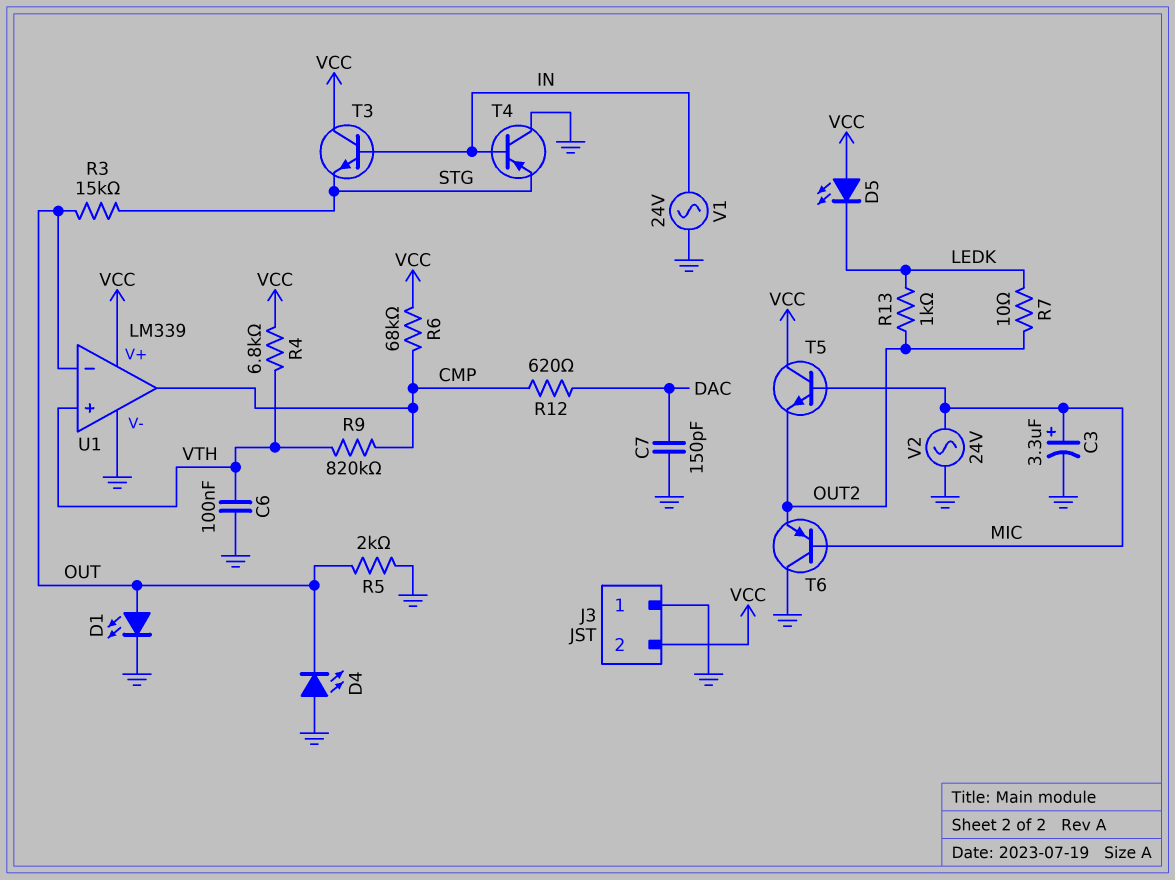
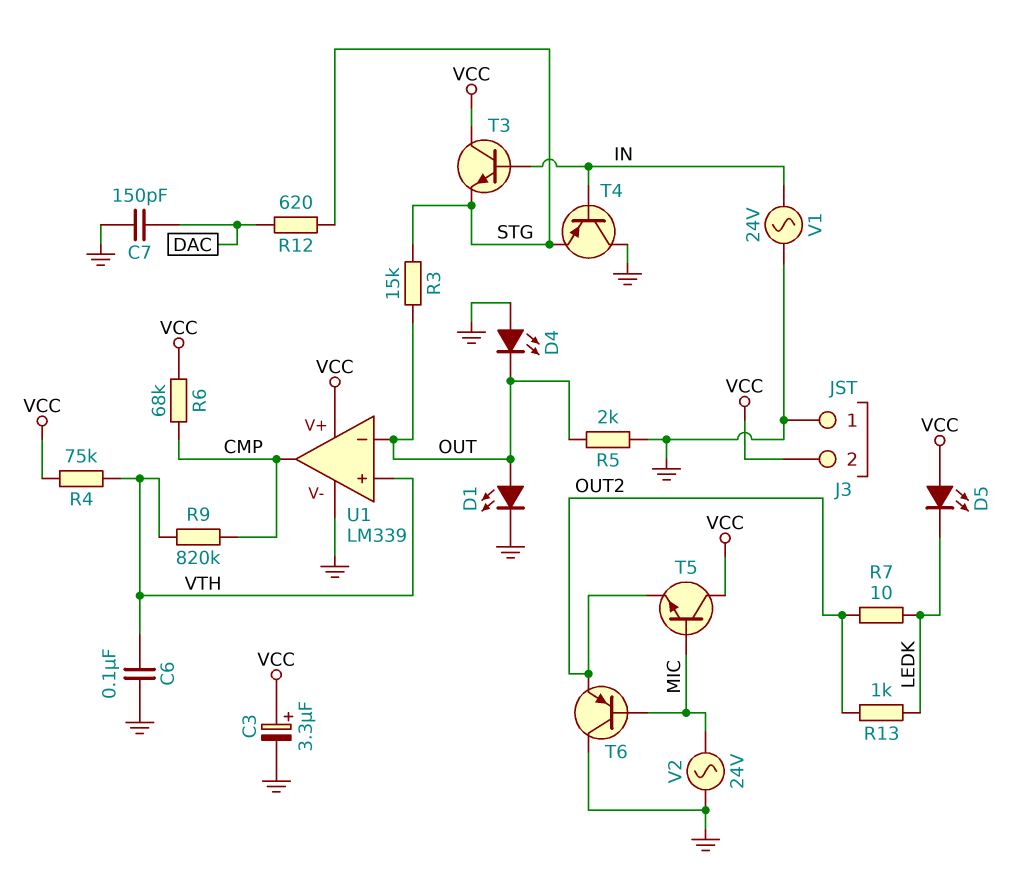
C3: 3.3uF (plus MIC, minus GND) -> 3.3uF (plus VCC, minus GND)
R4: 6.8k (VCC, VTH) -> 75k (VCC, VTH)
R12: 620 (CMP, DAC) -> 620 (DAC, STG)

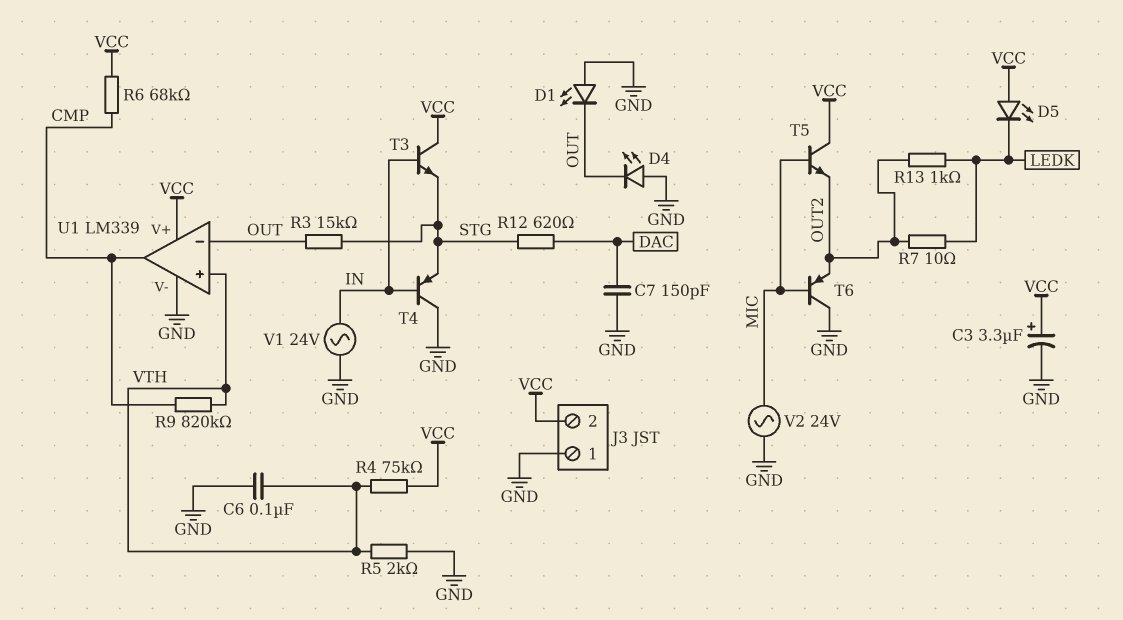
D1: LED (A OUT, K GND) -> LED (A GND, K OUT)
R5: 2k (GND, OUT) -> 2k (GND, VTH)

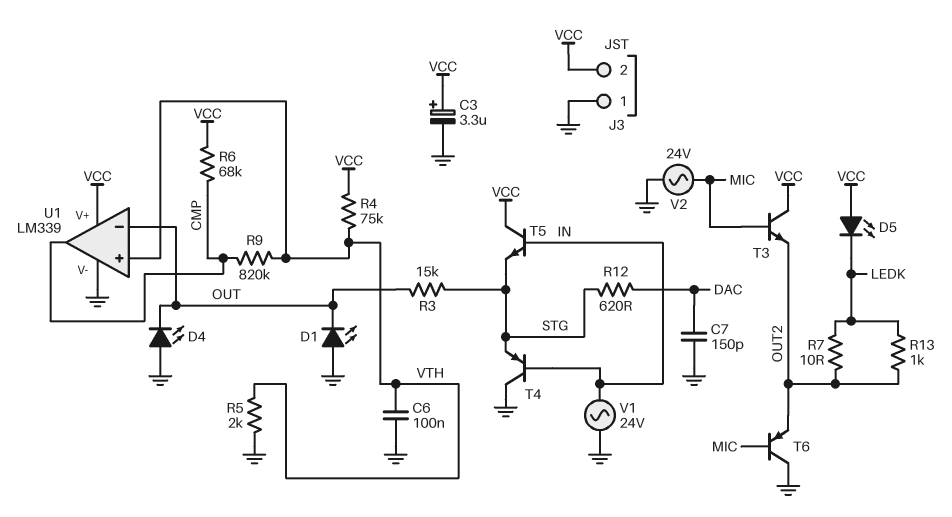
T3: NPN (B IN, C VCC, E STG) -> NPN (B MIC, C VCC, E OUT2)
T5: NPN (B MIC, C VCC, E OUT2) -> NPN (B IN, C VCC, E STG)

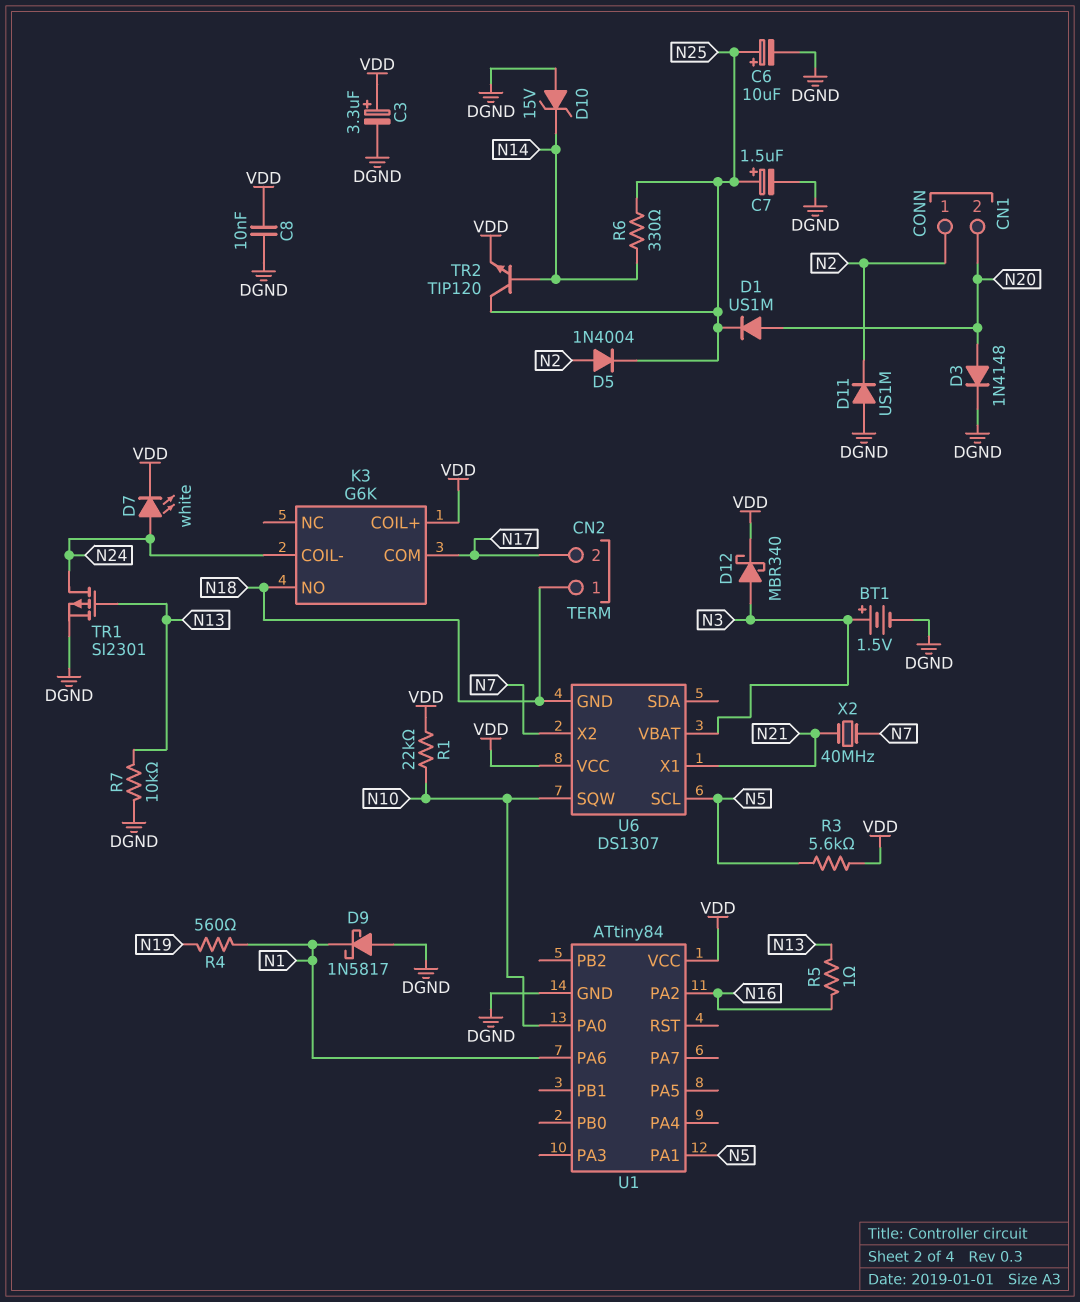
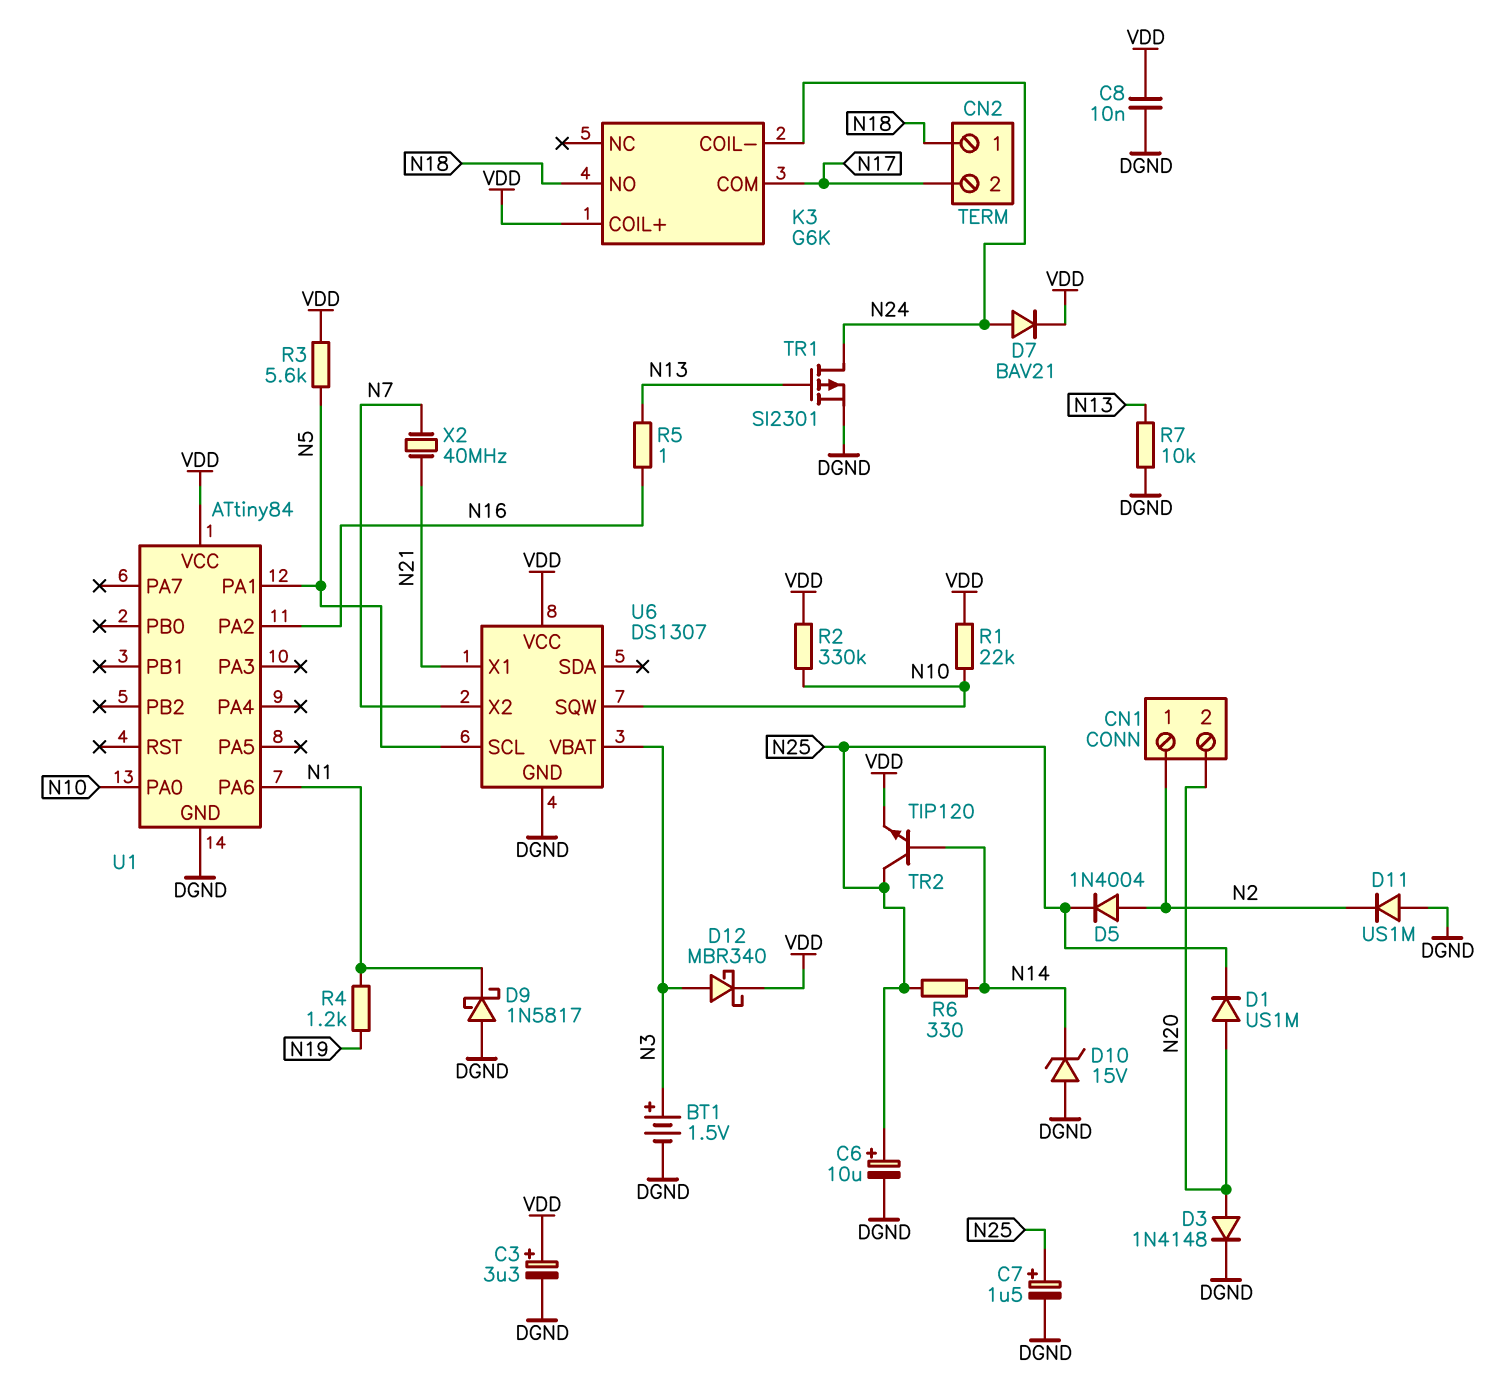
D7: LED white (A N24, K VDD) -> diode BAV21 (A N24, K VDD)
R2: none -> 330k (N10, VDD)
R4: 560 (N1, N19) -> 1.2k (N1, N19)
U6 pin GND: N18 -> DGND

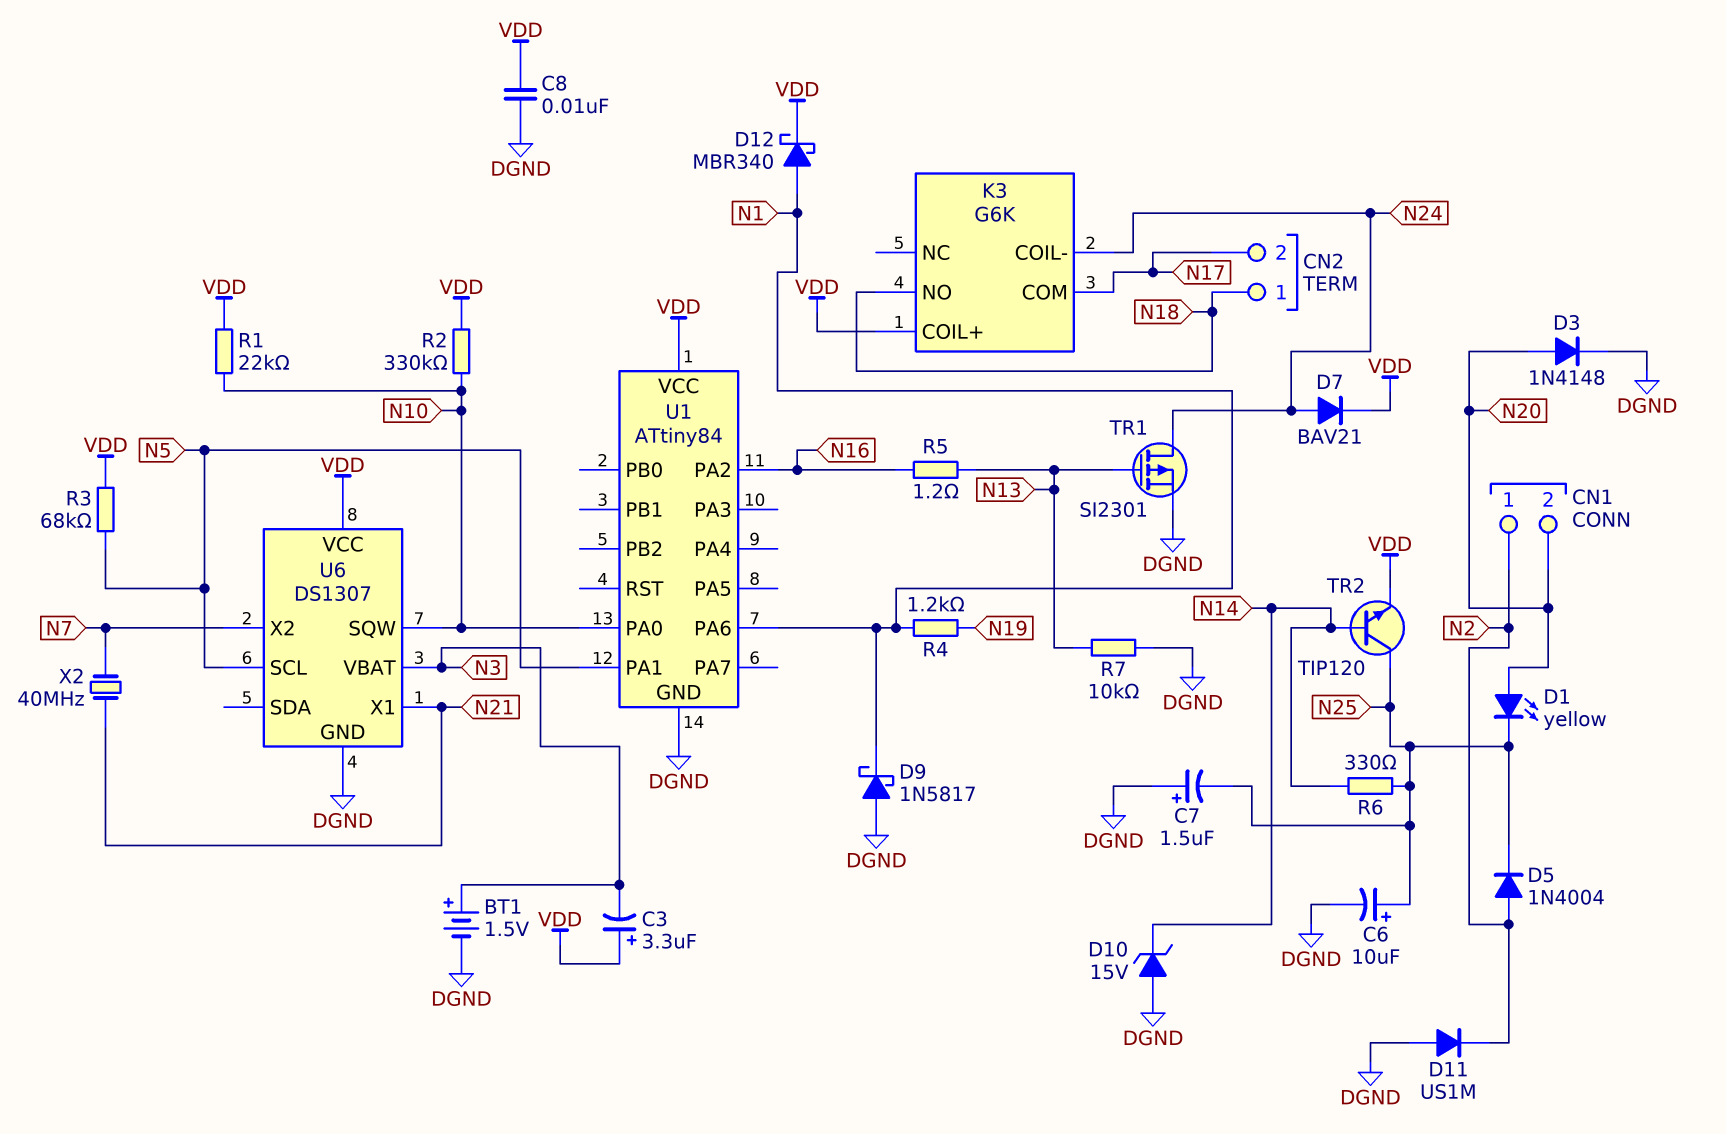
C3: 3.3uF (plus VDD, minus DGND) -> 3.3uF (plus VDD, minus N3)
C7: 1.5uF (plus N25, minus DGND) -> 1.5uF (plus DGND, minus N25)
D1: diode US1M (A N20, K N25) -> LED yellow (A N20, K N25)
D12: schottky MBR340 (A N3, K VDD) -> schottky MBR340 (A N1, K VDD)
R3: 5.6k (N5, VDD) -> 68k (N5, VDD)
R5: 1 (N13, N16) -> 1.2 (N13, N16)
──────────
• _WHAT TO DO_
When printing the entries, leave out the images and keep everything else exact.

• _WRITTEN RESPONSE_
C3: 3.3uF (plus MIC, minus GND) -> 3.3uF (plus VCC, minus GND)
R4: 6.8k (VCC, VTH) -> 75k (VCC, VTH)
R12: 620 (CMP, DAC) -> 620 (DAC, STG)

D1: LED (A OUT, K GND) -> LED (A GND, K OUT)
R5: 2k (GND, OUT) -> 2k (GND, VTH)

T3: NPN (B IN, C VCC, E STG) -> NPN (B MIC, C VCC, E OUT2)
T5: NPN (B MIC, C VCC, E OUT2) -> NPN (B IN, C VCC, E STG)

D7: LED white (A N24, K VDD) -> diode BAV21 (A N24, K VDD)
R2: none -> 330k (N10, VDD)
R4: 560 (N1, N19) -> 1.2k (N1, N19)
U6 pin GND: N18 -> DGND

C3: 3.3uF (plus VDD, minus DGND) -> 3.3uF (plus VDD, minus N3)
C7: 1.5uF (plus N25, minus DGND) -> 1.5uF (plus DGND, minus N25)
D1: diode US1M (A N20, K N25) -> LED yellow (A N20, K N25)
D12: schottky MBR340 (A N3, K VDD) -> schottky MBR340 (A N1, K VDD)
R3: 5.6k (N5, VDD) -> 68k (N5, VDD)
R5: 1 (N13, N16) -> 1.2 (N13, N16)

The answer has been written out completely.